WORK INSTRUCTION - For the entries that follow, restate word for word the line containing "(293, 104) = (300, 336): brown", the line containing "(410, 211) = (607, 230): brown", and every line that lies between them.

DATA -
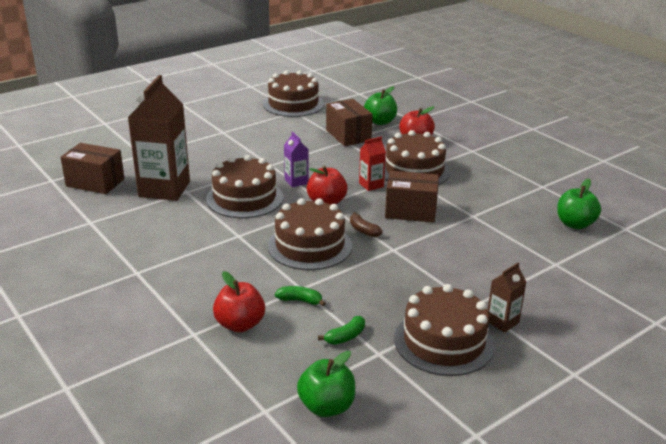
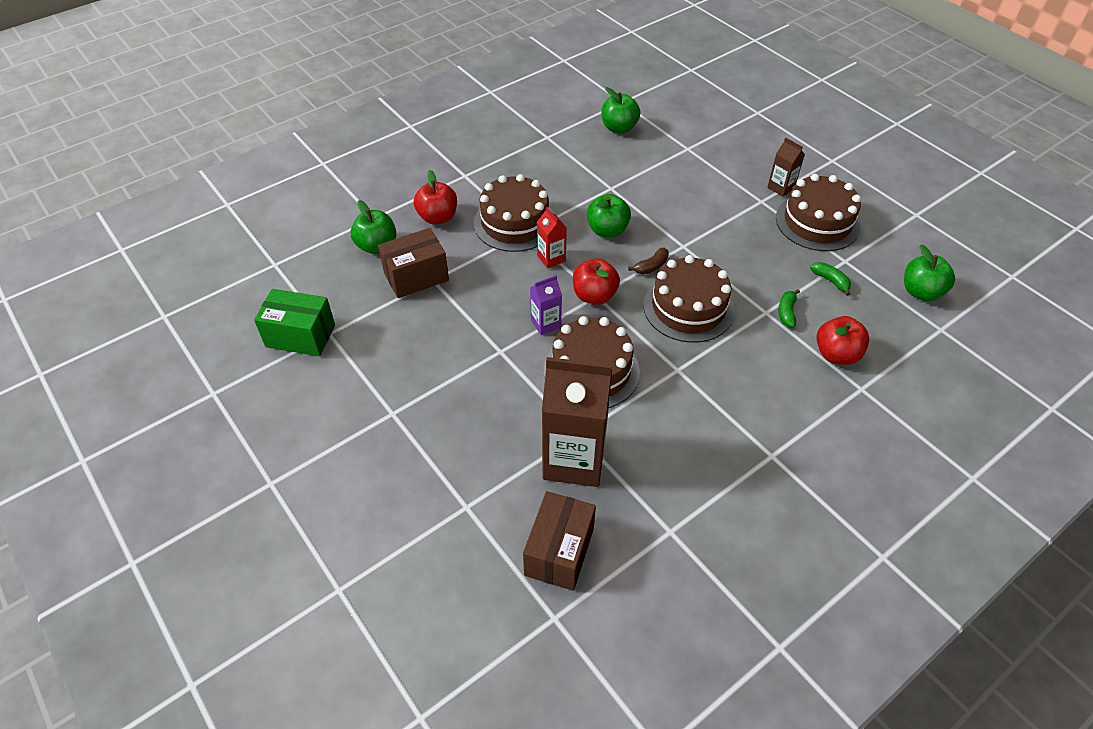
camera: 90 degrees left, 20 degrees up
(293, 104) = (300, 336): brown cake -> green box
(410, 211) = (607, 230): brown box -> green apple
...
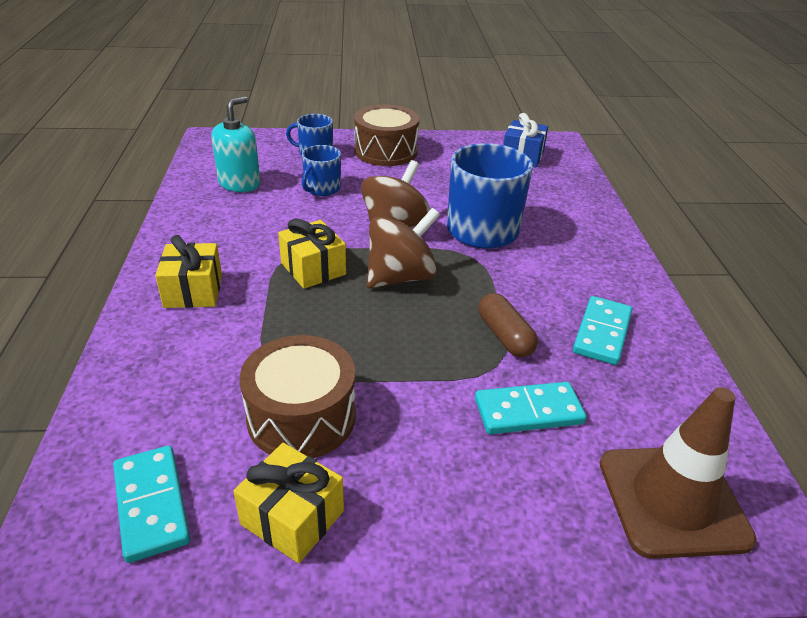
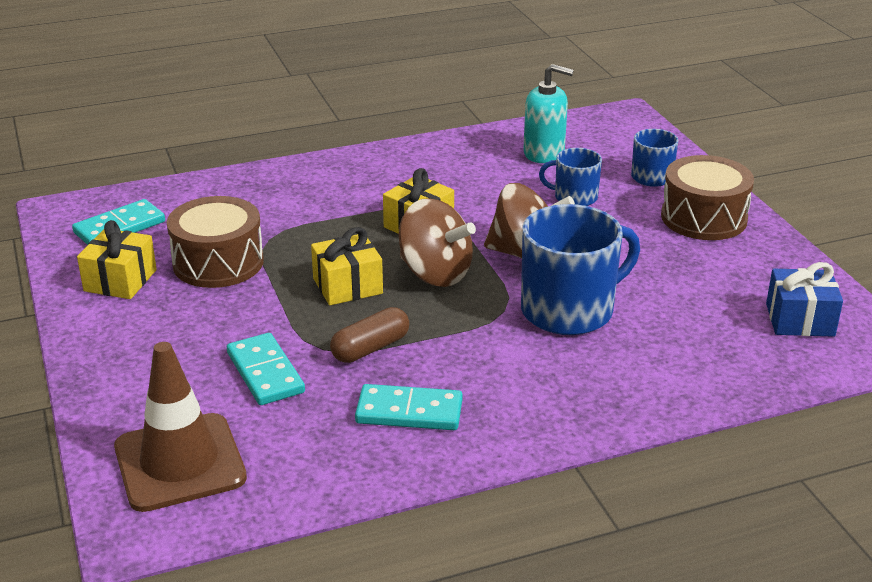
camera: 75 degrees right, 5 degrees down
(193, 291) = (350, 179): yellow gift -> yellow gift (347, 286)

ANSWER TO THIS EXERCISE -
(293, 104) = (300, 336): brown cake -> green box
(410, 211) = (607, 230): brown box -> green apple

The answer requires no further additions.